- WHAT TO DO: Look below and pull out each line with the word "visible".

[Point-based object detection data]

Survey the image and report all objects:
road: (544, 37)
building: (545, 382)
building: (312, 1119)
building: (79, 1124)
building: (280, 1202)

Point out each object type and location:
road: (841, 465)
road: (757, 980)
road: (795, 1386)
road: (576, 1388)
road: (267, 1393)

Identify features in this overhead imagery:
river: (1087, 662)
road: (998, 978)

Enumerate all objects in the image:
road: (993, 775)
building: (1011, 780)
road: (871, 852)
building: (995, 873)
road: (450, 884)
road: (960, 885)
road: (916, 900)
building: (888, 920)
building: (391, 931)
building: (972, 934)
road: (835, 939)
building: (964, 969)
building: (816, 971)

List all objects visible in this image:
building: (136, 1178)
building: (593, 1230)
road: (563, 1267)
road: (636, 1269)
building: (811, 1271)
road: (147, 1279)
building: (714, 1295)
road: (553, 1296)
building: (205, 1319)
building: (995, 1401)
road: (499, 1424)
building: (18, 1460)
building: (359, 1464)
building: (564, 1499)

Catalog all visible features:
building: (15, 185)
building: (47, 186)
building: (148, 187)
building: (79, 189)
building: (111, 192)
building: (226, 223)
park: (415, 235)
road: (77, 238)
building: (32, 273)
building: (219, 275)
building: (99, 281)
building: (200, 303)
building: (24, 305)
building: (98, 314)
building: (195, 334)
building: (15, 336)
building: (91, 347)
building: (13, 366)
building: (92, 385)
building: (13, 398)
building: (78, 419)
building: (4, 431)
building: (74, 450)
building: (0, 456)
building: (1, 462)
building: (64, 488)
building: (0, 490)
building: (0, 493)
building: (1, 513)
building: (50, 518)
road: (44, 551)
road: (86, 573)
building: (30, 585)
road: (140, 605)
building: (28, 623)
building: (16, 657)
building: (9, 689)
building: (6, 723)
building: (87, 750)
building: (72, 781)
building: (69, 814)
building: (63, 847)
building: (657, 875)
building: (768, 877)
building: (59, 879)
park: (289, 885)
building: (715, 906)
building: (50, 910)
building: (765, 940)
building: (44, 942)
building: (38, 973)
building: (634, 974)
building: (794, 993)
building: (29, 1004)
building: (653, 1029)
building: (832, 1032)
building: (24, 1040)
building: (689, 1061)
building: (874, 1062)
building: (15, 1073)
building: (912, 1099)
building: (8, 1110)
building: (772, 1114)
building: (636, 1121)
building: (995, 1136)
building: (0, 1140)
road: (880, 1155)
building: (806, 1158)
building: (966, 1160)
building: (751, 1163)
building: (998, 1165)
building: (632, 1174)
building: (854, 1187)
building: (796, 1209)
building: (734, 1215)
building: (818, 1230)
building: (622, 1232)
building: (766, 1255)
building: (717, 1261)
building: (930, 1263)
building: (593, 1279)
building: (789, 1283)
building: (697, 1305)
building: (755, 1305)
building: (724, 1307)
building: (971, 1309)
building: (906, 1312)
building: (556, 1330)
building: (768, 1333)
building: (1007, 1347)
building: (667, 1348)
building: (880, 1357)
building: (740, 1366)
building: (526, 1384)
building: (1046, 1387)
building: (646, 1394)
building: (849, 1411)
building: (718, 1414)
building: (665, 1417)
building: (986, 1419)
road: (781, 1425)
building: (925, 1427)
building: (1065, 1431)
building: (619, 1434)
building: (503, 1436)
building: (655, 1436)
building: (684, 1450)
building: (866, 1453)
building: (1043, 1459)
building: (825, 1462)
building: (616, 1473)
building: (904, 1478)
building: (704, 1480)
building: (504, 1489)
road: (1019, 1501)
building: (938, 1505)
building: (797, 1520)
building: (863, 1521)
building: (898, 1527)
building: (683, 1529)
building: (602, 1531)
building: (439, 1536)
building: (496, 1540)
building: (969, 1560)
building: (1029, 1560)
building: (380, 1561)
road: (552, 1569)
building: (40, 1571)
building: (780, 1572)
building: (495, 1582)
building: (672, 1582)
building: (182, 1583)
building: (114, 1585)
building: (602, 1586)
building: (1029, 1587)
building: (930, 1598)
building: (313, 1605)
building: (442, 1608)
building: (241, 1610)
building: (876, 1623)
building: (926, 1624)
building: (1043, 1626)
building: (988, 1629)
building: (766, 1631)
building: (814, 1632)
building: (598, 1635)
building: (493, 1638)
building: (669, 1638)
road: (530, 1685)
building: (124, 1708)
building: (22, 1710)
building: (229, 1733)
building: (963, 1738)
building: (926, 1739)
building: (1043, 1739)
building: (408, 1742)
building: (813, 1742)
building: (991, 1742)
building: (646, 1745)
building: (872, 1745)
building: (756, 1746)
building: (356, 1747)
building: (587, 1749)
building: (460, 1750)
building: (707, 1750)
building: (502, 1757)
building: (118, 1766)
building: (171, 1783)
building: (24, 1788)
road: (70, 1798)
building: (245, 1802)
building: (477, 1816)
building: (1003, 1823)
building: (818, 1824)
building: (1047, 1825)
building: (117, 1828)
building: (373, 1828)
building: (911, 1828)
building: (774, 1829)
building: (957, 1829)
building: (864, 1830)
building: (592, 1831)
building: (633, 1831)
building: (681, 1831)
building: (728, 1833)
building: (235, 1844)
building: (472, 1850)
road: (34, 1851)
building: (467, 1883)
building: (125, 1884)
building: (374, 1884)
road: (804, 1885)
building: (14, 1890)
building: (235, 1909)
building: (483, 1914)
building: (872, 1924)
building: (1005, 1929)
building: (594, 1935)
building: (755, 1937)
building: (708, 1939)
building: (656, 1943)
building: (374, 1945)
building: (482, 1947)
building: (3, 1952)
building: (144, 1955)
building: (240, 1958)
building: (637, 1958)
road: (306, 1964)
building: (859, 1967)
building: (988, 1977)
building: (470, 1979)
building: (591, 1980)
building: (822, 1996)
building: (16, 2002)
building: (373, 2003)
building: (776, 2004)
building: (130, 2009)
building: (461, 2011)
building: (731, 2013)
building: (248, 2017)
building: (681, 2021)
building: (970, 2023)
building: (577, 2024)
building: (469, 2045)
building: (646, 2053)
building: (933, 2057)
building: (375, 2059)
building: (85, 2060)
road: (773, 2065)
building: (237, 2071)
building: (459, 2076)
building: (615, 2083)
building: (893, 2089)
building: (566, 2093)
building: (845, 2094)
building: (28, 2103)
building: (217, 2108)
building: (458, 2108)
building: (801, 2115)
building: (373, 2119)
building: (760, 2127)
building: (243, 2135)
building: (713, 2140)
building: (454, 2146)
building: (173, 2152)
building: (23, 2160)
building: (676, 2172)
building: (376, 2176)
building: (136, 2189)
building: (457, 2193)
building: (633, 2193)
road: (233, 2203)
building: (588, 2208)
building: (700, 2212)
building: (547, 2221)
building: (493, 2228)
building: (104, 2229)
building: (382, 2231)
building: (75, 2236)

- EXERCISE SOLUTION:
List all objects visible in this image:
Catalog all visible features:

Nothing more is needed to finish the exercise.